── Data supplied ──

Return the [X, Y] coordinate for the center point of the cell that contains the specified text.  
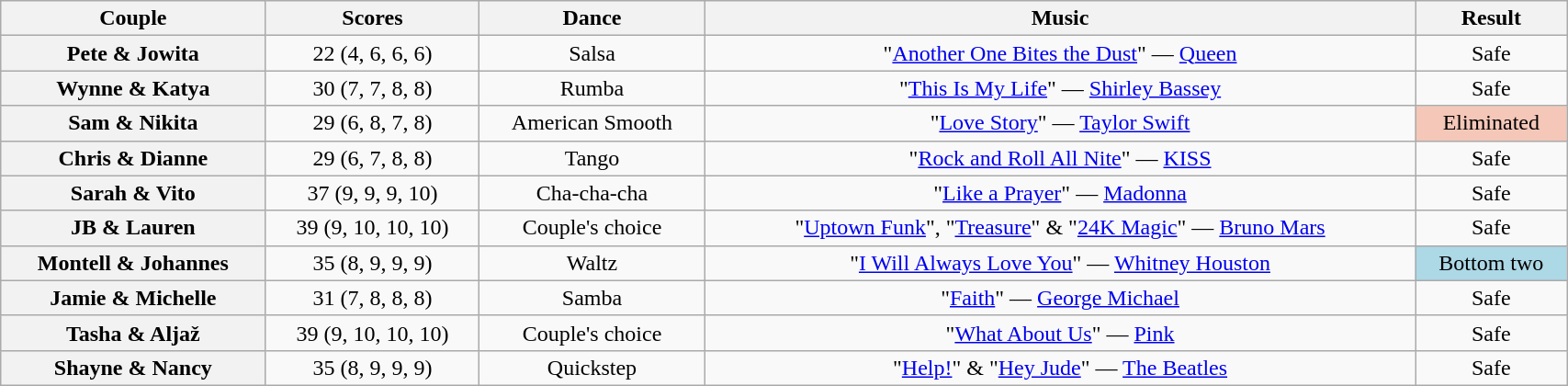
Rumba [592, 88]
Dance [592, 18]
Tasha & Aljaž [133, 333]
30 (7, 7, 8, 8) [373, 88]
JB & Lauren [133, 228]
"This Is My Life" — Shirley Bassey [1060, 88]
"Love Story" — Taylor Swift [1060, 123]
Chris & Dianne [133, 158]
Jamie & Michelle [133, 298]
22 (4, 6, 6, 6) [373, 53]
29 (6, 7, 8, 8) [373, 158]
"Like a Prayer" — Madonna [1060, 193]
Samba [592, 298]
Cha-cha-cha [592, 193]
Sam & Nikita [133, 123]
Wynne & Katya [133, 88]
Result [1492, 18]
American Smooth [592, 123]
37 (9, 9, 9, 10) [373, 193]
Waltz [592, 263]
Eliminated [1492, 123]
Montell & Johannes [133, 263]
Bottom two [1492, 263]
"Another One Bites the Dust" — Queen [1060, 53]
Quickstep [592, 367]
"Faith" — George Michael [1060, 298]
Sarah & Vito [133, 193]
29 (6, 8, 7, 8) [373, 123]
"What About Us" — Pink [1060, 333]
"I Will Always Love You" — Whitney Houston [1060, 263]
Music [1060, 18]
"Uptown Funk", "Treasure" & "24K Magic" — Bruno Mars [1060, 228]
Tango [592, 158]
Shayne & Nancy [133, 367]
Pete & Jowita [133, 53]
Couple [133, 18]
"Rock and Roll All Nite" — KISS [1060, 158]
Scores [373, 18]
31 (7, 8, 8, 8) [373, 298]
Salsa [592, 53]
"Help!" & "Hey Jude" — The Beatles [1060, 367]
Provide the [X, Y] coordinate of the cell's center where the given text is located.  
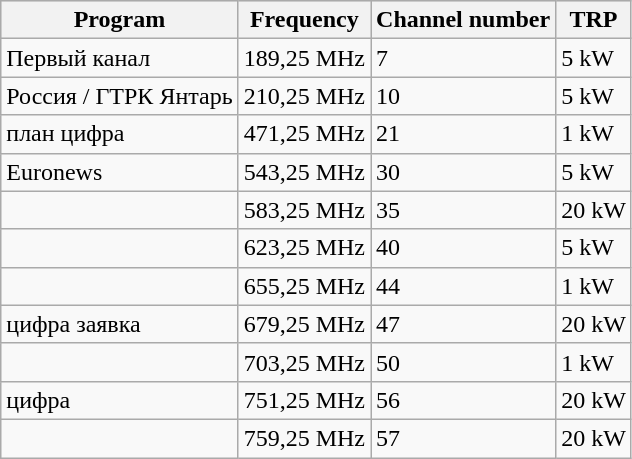
50 [464, 362]
583,25 MHz [304, 210]
751,25 MHz [304, 400]
Channel number [464, 20]
Program [120, 20]
7 [464, 58]
Frequency [304, 20]
30 [464, 172]
471,25 MHz [304, 134]
759,25 MHz [304, 438]
655,25 MHz [304, 286]
189,25 MHz [304, 58]
56 [464, 400]
47 [464, 324]
TRP [594, 20]
10 [464, 96]
Euronews [120, 172]
703,25 MHz [304, 362]
679,25 MHz [304, 324]
21 [464, 134]
цифра заявка [120, 324]
Россия / ГТРК Янтарь [120, 96]
план цифра [120, 134]
543,25 MHz [304, 172]
цифра [120, 400]
44 [464, 286]
40 [464, 248]
Первый канал [120, 58]
57 [464, 438]
623,25 MHz [304, 248]
35 [464, 210]
210,25 MHz [304, 96]
Determine the [x, y] coordinate at the center of the cell enclosing the given text.  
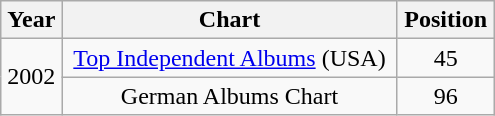
Position [446, 20]
45 [446, 58]
Chart [230, 20]
96 [446, 96]
Year [32, 20]
German Albums Chart [230, 96]
2002 [32, 77]
Top Independent Albums (USA) [230, 58]
Pinpoint the cell where the given text exists, returning its (x, y) midpoint coordinate. 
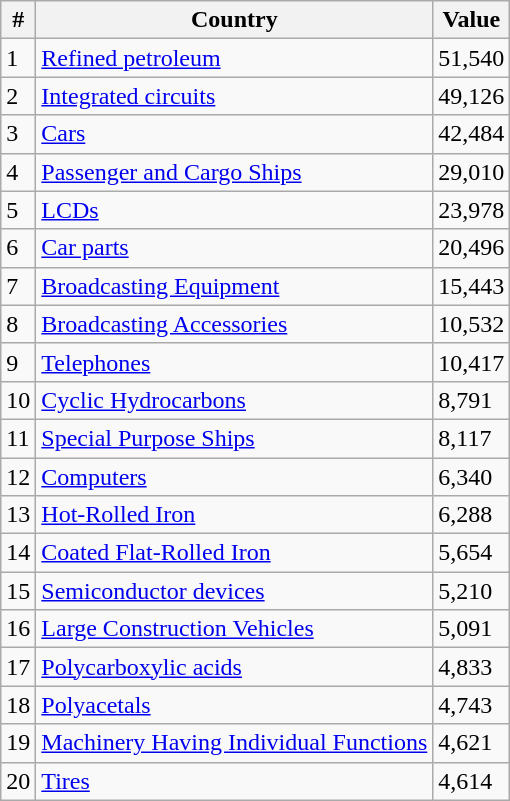
49,126 (472, 96)
Machinery Having Individual Functions (234, 743)
Car parts (234, 248)
51,540 (472, 58)
Telephones (234, 362)
# (18, 20)
4,614 (472, 781)
8,117 (472, 438)
Value (472, 20)
Passenger and Cargo Ships (234, 172)
5,654 (472, 553)
6,340 (472, 477)
13 (18, 515)
Polycarboxylic acids (234, 667)
Semiconductor devices (234, 591)
8,791 (472, 400)
5,091 (472, 629)
12 (18, 477)
Cyclic Hydrocarbons (234, 400)
Polyacetals (234, 705)
6 (18, 248)
10 (18, 400)
20,496 (472, 248)
10,417 (472, 362)
11 (18, 438)
1 (18, 58)
18 (18, 705)
7 (18, 286)
6,288 (472, 515)
2 (18, 96)
16 (18, 629)
Tires (234, 781)
8 (18, 324)
Integrated circuits (234, 96)
29,010 (472, 172)
LCDs (234, 210)
Refined petroleum (234, 58)
19 (18, 743)
9 (18, 362)
Special Purpose Ships (234, 438)
15 (18, 591)
Broadcasting Equipment (234, 286)
Cars (234, 134)
17 (18, 667)
Computers (234, 477)
5,210 (472, 591)
15,443 (472, 286)
10,532 (472, 324)
14 (18, 553)
23,978 (472, 210)
3 (18, 134)
20 (18, 781)
5 (18, 210)
4,743 (472, 705)
4,833 (472, 667)
Country (234, 20)
Coated Flat-Rolled Iron (234, 553)
4,621 (472, 743)
4 (18, 172)
Hot-Rolled Iron (234, 515)
Large Construction Vehicles (234, 629)
42,484 (472, 134)
Broadcasting Accessories (234, 324)
Output the (X, Y) coordinate of the center of the cell containing the given text.  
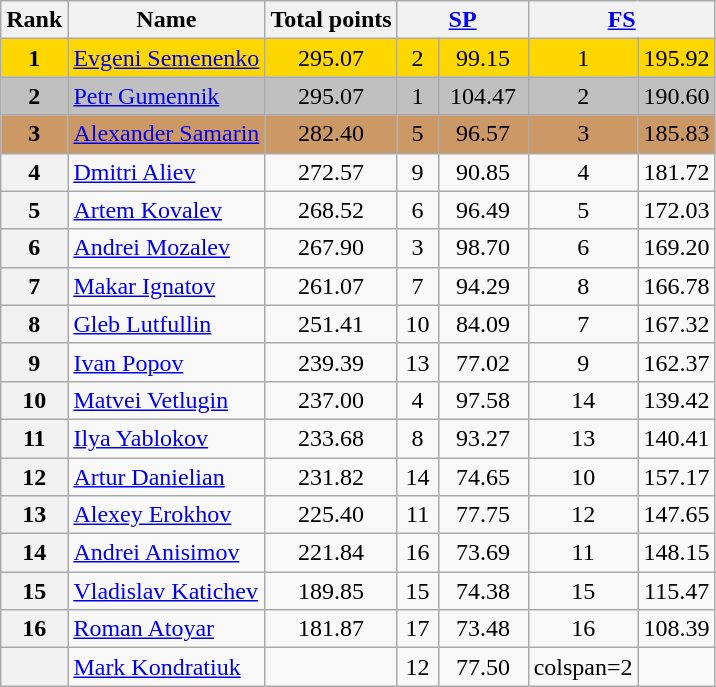
colspan=2 (583, 667)
172.03 (676, 210)
Petr Gumennik (166, 96)
Andrei Mozalev (166, 248)
157.17 (676, 477)
108.39 (676, 629)
Dmitri Aliev (166, 172)
225.40 (331, 515)
Alexey Erokhov (166, 515)
Artem Kovalev (166, 210)
169.20 (676, 248)
148.15 (676, 553)
96.57 (483, 134)
239.39 (331, 362)
77.02 (483, 362)
Artur Danielian (166, 477)
189.85 (331, 591)
139.42 (676, 400)
190.60 (676, 96)
Total points (331, 20)
77.75 (483, 515)
Name (166, 20)
Vladislav Katichev (166, 591)
181.72 (676, 172)
221.84 (331, 553)
74.38 (483, 591)
Ilya Yablokov (166, 438)
268.52 (331, 210)
Gleb Lutfullin (166, 324)
Makar Ignatov (166, 286)
Ivan Popov (166, 362)
99.15 (483, 58)
74.65 (483, 477)
Alexander Samarin (166, 134)
233.68 (331, 438)
104.47 (483, 96)
77.50 (483, 667)
Evgeni Semenenko (166, 58)
94.29 (483, 286)
97.58 (483, 400)
147.65 (676, 515)
93.27 (483, 438)
251.41 (331, 324)
FS (622, 20)
SP (462, 20)
Rank (34, 20)
Matvei Vetlugin (166, 400)
140.41 (676, 438)
167.32 (676, 324)
185.83 (676, 134)
115.47 (676, 591)
231.82 (331, 477)
195.92 (676, 58)
90.85 (483, 172)
237.00 (331, 400)
272.57 (331, 172)
181.87 (331, 629)
84.09 (483, 324)
261.07 (331, 286)
Mark Kondratiuk (166, 667)
17 (418, 629)
73.48 (483, 629)
96.49 (483, 210)
73.69 (483, 553)
Roman Atoyar (166, 629)
267.90 (331, 248)
166.78 (676, 286)
282.40 (331, 134)
Andrei Anisimov (166, 553)
98.70 (483, 248)
162.37 (676, 362)
Detect which cell encompasses the target text, then output its (X, Y) center coordinate. 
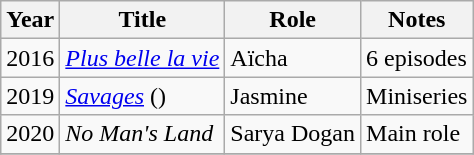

───

Copy out, word for word, the lines in the records above, beginning with the line containing "colspan=2 (583, 667)" and ending after the line containing "162.37 (676, 362)".

colspan=2 (583, 667)
172.03 (676, 210)
Petr Gumennik (166, 96)
Andrei Mozalev (166, 248)
157.17 (676, 477)
108.39 (676, 629)
Dmitri Aliev (166, 172)
225.40 (331, 515)
Alexey Erokhov (166, 515)
Artem Kovalev (166, 210)
169.20 (676, 248)
148.15 (676, 553)
96.57 (483, 134)
239.39 (331, 362)
77.02 (483, 362)
Artur Danielian (166, 477)
189.85 (331, 591)
139.42 (676, 400)
190.60 (676, 96)
Total points (331, 20)
77.75 (483, 515)
Name (166, 20)
Vladislav Katichev (166, 591)
181.72 (676, 172)
221.84 (331, 553)
74.38 (483, 591)
Ilya Yablokov (166, 438)
268.52 (331, 210)
Gleb Lutfullin (166, 324)
Makar Ignatov (166, 286)
Ivan Popov (166, 362)
99.15 (483, 58)
74.65 (483, 477)
Alexander Samarin (166, 134)
233.68 (331, 438)
104.47 (483, 96)
77.50 (483, 667)
Evgeni Semenenko (166, 58)
94.29 (483, 286)
97.58 (483, 400)
147.65 (676, 515)
93.27 (483, 438)
251.41 (331, 324)
FS (622, 20)
SP (462, 20)
Rank (34, 20)
Matvei Vetlugin (166, 400)
140.41 (676, 438)
167.32 (676, 324)
185.83 (676, 134)
115.47 (676, 591)
231.82 (331, 477)
195.92 (676, 58)
90.85 (483, 172)
237.00 (331, 400)
272.57 (331, 172)
181.87 (331, 629)
84.09 (483, 324)
261.07 (331, 286)
Mark Kondratiuk (166, 667)
17 (418, 629)
73.48 (483, 629)
96.49 (483, 210)
73.69 (483, 553)
Roman Atoyar (166, 629)
267.90 (331, 248)
166.78 (676, 286)
282.40 (331, 134)
Andrei Anisimov (166, 553)
98.70 (483, 248)
162.37 (676, 362)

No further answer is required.